▸ **ROWS**
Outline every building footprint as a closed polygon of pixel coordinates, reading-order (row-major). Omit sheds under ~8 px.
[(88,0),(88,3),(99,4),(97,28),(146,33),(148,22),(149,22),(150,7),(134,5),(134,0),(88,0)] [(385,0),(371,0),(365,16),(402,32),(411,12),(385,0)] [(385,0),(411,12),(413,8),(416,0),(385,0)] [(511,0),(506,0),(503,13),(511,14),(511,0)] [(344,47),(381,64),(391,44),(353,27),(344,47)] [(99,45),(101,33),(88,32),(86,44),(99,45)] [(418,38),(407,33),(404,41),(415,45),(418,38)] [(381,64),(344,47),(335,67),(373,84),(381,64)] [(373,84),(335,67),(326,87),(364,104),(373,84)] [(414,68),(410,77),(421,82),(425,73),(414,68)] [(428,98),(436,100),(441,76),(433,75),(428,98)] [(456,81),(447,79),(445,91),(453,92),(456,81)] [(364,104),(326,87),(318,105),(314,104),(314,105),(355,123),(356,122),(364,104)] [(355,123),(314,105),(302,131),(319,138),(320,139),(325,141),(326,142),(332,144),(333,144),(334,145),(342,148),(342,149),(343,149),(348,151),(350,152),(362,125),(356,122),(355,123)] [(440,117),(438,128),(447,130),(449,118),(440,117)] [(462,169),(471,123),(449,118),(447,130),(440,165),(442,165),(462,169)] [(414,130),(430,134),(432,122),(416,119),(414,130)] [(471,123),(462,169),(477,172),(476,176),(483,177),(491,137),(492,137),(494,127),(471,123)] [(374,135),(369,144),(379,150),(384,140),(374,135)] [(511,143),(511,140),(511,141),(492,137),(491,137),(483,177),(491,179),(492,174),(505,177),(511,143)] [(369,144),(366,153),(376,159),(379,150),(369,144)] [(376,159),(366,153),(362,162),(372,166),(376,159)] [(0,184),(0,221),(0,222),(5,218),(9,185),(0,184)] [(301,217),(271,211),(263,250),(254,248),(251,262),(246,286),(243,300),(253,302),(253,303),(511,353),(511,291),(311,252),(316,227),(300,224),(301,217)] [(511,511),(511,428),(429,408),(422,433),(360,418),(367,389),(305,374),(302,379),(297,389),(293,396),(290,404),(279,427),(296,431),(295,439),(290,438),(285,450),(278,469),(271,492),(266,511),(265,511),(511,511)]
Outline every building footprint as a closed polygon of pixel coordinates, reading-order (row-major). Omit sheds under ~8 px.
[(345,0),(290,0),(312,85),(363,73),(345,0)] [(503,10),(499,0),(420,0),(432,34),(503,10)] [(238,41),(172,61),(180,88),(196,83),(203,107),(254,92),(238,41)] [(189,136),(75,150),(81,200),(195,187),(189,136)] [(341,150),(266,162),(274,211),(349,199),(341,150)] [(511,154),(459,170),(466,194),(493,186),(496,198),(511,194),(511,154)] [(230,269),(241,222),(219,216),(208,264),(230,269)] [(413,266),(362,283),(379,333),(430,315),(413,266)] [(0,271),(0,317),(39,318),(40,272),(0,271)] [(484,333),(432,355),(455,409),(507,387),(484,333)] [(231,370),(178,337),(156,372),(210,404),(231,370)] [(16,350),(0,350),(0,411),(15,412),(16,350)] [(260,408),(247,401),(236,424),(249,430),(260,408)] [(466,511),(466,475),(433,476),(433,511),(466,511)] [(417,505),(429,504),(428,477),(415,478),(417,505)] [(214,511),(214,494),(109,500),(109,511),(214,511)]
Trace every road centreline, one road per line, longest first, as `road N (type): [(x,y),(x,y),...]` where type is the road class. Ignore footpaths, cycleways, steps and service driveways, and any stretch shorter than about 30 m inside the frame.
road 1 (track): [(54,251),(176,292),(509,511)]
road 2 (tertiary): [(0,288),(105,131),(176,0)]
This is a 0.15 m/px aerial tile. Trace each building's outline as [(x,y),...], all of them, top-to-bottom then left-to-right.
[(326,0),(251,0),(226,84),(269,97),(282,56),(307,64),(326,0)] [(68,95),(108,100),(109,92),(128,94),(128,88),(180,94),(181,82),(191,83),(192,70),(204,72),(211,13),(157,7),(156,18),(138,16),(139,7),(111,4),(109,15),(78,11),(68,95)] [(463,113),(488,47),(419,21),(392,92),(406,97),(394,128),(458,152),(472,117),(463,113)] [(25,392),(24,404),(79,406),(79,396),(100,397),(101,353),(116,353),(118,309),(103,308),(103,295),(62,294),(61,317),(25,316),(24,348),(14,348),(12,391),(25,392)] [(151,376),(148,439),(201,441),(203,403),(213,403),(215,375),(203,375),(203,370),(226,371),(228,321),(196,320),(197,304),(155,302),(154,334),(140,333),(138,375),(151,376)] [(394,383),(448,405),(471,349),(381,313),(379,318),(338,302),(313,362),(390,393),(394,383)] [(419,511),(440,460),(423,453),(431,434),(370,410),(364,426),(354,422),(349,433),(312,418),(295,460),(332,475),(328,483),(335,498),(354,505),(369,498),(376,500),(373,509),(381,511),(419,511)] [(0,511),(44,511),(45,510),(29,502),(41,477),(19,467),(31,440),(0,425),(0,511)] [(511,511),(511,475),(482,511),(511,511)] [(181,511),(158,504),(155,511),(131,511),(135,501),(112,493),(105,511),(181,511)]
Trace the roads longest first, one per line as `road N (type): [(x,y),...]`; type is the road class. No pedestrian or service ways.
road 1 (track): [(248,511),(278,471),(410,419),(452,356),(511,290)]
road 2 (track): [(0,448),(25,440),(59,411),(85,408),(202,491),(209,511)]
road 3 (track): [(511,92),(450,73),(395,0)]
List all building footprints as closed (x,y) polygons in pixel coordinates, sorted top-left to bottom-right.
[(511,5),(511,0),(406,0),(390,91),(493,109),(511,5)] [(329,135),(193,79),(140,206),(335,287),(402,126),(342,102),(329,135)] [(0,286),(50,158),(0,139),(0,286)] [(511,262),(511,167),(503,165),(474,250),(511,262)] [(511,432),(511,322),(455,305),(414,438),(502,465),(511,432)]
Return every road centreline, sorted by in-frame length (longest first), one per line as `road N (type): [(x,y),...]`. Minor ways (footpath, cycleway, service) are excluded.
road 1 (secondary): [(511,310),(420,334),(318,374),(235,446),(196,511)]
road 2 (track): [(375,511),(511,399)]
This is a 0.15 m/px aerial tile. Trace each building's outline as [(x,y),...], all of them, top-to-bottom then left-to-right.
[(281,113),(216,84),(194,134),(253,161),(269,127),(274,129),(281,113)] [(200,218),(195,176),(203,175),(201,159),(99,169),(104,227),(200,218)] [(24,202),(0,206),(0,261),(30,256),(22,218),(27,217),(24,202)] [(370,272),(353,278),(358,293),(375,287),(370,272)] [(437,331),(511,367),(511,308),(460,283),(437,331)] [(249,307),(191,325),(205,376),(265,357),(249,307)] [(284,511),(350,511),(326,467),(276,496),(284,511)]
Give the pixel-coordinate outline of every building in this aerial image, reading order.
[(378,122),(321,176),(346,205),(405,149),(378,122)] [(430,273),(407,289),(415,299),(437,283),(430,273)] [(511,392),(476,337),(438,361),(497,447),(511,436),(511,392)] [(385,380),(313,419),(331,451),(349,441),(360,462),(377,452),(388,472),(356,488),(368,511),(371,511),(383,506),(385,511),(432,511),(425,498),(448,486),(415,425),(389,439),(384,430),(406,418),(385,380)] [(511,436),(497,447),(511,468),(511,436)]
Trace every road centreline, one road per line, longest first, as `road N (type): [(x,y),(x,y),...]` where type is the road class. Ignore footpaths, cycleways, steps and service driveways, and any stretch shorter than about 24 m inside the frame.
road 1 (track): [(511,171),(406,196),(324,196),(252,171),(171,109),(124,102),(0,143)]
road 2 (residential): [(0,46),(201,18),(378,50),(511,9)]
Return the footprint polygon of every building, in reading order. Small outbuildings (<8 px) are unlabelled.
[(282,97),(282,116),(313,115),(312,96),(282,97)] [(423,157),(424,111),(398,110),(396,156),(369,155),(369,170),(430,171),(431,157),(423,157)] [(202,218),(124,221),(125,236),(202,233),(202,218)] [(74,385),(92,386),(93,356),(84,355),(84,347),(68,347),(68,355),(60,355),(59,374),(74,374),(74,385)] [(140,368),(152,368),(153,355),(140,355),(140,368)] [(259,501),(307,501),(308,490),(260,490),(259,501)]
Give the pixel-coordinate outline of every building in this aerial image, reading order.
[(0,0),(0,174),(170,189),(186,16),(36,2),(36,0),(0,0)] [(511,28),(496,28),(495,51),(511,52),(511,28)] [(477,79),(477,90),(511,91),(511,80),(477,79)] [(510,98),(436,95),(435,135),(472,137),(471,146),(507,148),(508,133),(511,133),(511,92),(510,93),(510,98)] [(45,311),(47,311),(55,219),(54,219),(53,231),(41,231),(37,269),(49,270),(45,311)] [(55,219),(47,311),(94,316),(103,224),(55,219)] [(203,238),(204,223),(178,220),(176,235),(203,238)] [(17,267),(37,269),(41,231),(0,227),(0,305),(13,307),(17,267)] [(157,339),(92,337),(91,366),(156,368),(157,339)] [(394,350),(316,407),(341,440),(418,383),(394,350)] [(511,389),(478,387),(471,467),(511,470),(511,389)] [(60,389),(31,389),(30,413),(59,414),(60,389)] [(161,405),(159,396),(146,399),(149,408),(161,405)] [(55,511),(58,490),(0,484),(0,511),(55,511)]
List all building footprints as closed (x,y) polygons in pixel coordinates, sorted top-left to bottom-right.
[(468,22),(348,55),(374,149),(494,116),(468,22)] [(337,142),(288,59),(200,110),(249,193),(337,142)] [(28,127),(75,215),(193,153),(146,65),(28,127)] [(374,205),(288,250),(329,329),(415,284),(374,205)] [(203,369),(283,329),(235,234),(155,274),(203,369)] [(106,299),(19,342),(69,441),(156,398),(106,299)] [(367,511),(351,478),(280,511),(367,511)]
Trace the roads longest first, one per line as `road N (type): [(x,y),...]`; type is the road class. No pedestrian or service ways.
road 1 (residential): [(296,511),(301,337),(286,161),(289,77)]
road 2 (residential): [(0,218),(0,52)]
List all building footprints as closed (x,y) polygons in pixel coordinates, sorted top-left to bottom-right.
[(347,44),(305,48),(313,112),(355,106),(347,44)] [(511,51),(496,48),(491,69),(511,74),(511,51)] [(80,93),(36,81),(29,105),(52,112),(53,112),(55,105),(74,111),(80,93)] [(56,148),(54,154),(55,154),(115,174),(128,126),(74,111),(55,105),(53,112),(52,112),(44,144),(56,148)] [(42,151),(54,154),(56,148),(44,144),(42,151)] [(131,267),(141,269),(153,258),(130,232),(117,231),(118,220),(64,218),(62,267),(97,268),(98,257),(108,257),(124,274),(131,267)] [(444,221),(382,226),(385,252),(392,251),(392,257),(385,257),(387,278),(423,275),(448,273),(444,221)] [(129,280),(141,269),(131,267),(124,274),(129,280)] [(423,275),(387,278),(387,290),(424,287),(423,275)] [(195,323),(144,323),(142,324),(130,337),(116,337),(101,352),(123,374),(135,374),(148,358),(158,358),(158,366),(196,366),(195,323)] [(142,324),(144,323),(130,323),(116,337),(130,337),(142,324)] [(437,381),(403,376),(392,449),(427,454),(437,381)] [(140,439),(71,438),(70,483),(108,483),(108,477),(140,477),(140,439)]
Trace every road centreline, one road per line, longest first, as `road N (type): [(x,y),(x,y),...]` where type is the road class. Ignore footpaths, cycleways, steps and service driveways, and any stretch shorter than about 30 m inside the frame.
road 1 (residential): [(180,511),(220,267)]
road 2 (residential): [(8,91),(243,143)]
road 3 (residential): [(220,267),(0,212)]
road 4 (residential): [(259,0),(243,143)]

▸ **GOAL OF THE EXERCISE**
Can you reproduce the rows above verbatim, from the line with "Return every road" to the line with "road 2 (track): [(375,511),(511,399)]", both included?

▸ **RESULT FOR THIS EXERCISE**
Return every road centreline, sorted by in-frame length (longest first), one per line as `road N (type): [(x,y),...]`. Minor ways (footpath, cycleway, service) are excluded.
road 1 (secondary): [(511,310),(420,334),(318,374),(235,446),(196,511)]
road 2 (track): [(375,511),(511,399)]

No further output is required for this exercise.